[Problem]: Copy out all lines from the material that contain the string "turned".

-*-

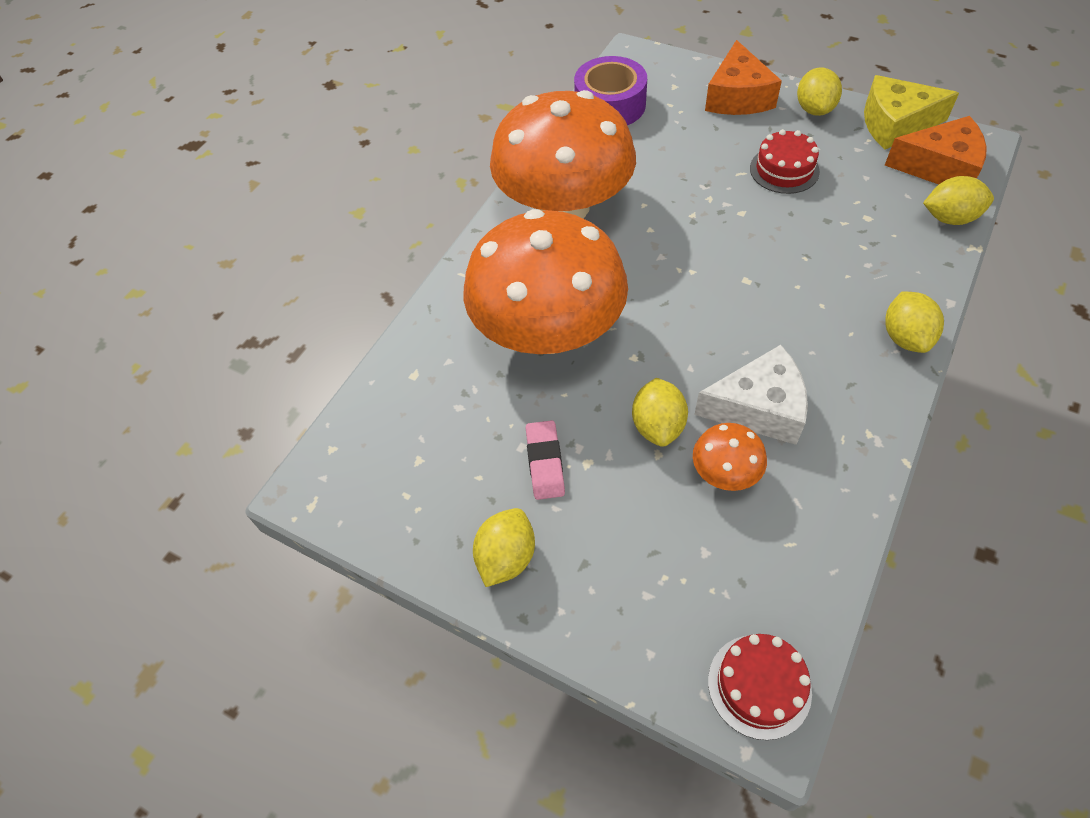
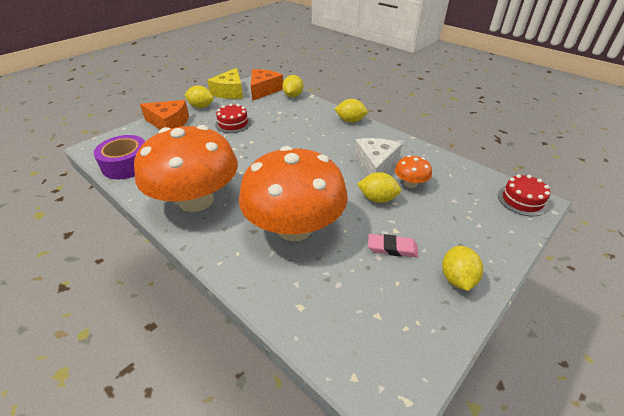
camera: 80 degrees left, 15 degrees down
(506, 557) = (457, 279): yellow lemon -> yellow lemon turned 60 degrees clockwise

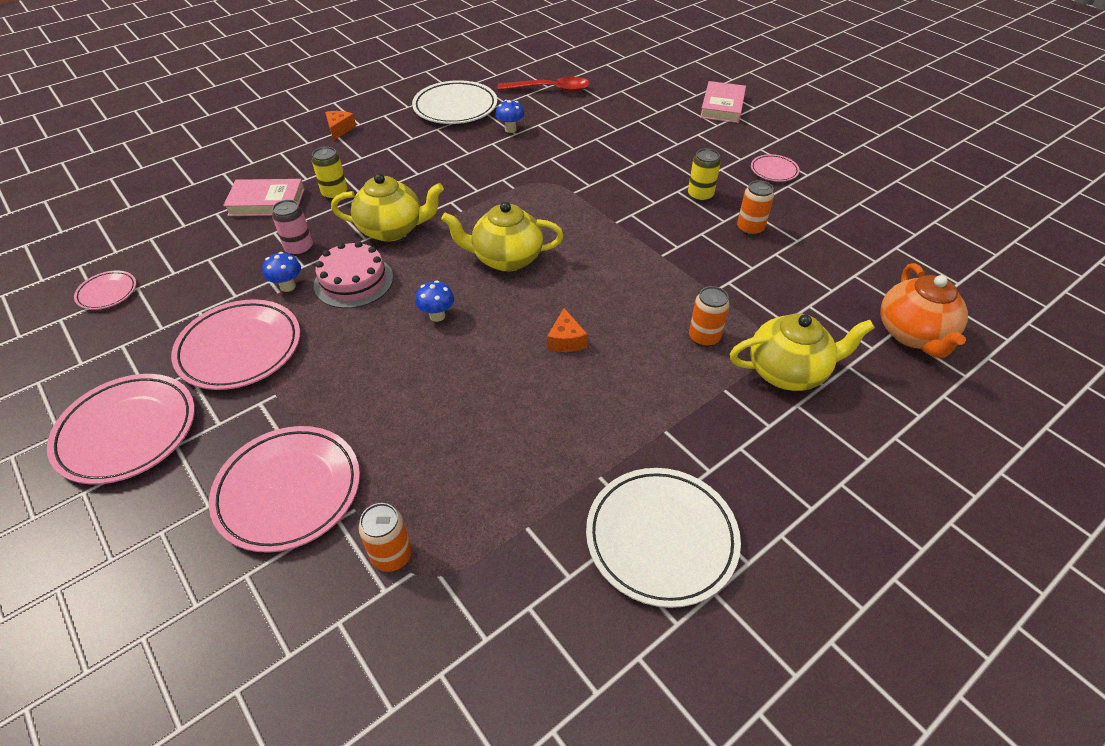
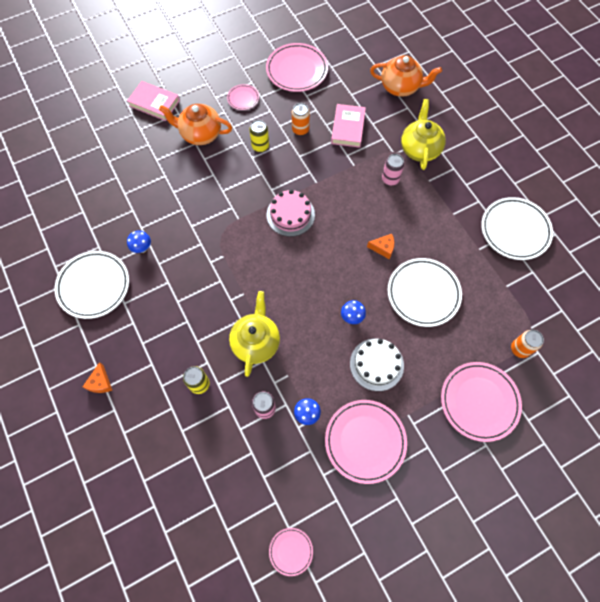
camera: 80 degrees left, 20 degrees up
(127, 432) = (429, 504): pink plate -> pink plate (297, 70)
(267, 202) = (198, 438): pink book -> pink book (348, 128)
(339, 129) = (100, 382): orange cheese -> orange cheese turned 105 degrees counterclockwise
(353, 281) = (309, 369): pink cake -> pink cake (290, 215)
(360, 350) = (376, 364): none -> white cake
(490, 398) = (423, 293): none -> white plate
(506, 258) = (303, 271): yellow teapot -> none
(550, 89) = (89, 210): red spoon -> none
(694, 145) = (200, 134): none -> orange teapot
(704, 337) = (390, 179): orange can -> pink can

-*-

[Response to the task]:
(506, 557) = (457, 279): yellow lemon -> yellow lemon turned 60 degrees clockwise
(339, 129) = (100, 382): orange cheese -> orange cheese turned 105 degrees counterclockwise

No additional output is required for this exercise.